TASK TO CARRY OUT ▸
Look through the listing below for the string "counterclockwise". Show each line where it occurs.

INPUT RECORDS ▸
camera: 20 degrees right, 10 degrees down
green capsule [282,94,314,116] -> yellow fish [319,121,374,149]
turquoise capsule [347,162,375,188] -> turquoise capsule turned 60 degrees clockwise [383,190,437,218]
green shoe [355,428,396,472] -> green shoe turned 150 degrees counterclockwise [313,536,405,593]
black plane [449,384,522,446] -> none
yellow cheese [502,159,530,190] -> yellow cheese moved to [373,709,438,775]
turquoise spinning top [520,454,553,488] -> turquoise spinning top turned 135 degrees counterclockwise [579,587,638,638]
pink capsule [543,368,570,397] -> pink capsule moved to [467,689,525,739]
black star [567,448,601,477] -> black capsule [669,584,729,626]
==
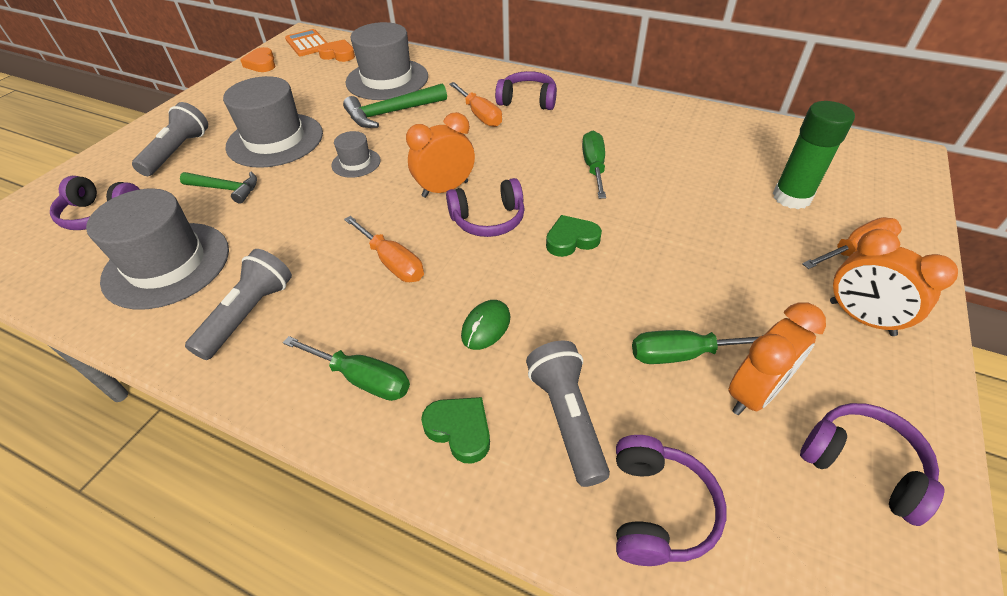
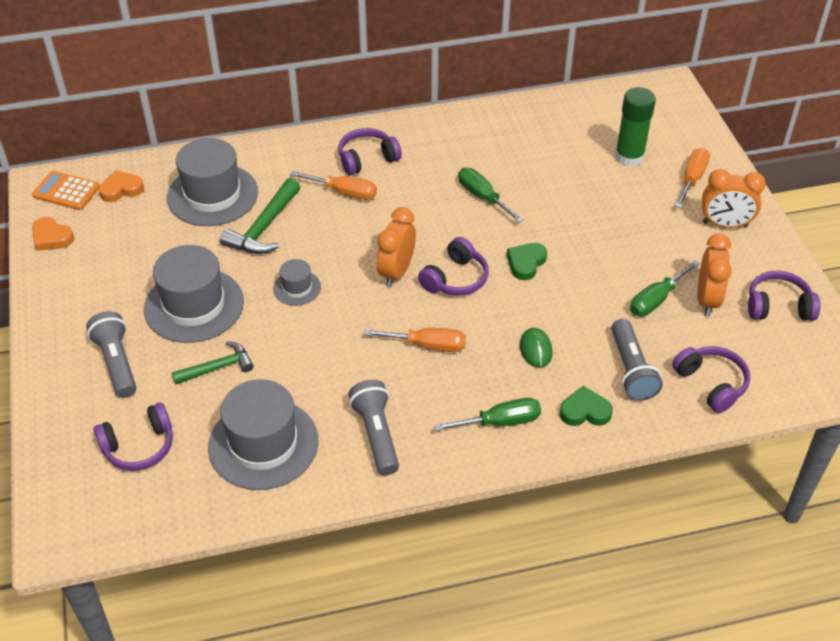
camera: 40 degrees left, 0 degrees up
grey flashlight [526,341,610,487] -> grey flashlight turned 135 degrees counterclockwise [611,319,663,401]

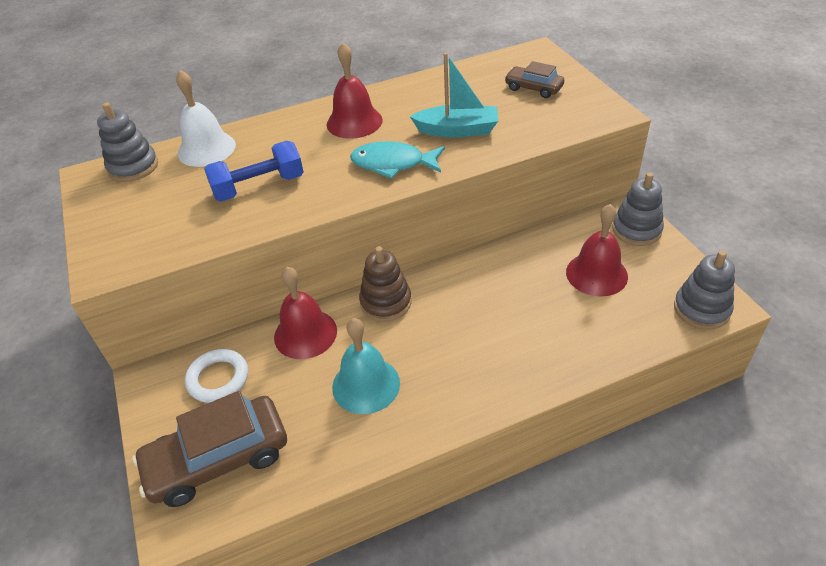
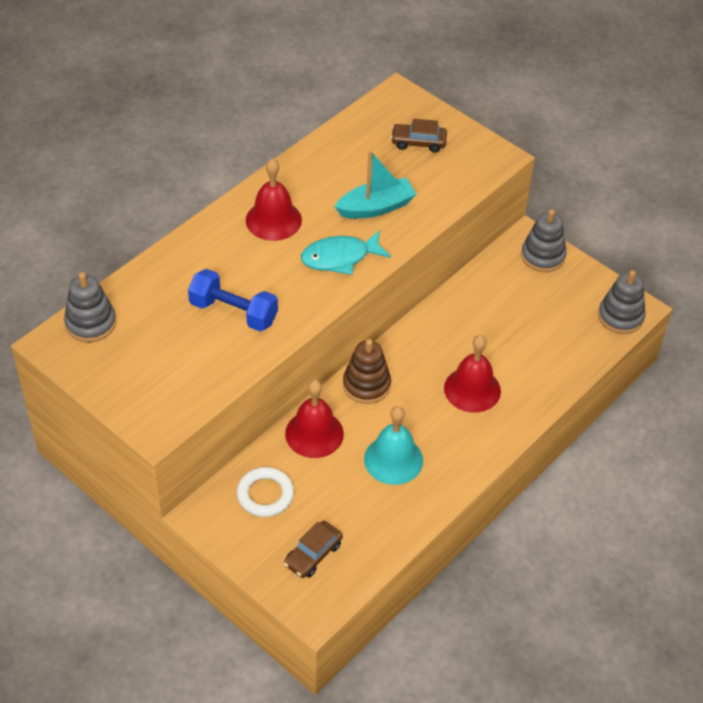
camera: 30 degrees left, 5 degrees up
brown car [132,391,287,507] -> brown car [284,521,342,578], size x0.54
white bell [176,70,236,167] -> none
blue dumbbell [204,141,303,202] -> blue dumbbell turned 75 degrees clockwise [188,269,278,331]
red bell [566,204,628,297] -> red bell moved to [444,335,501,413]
...
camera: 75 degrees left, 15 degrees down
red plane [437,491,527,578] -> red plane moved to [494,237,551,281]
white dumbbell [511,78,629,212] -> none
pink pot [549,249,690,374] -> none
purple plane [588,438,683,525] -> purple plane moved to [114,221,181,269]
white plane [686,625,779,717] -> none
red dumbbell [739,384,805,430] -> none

RESPONSE TO THIS EXERCISE ▸
green shoe [355,428,396,472] -> green shoe turned 150 degrees counterclockwise [313,536,405,593]
turquoise spinning top [520,454,553,488] -> turquoise spinning top turned 135 degrees counterclockwise [579,587,638,638]
grey flashlight [526,341,610,487] -> grey flashlight turned 135 degrees counterclockwise [611,319,663,401]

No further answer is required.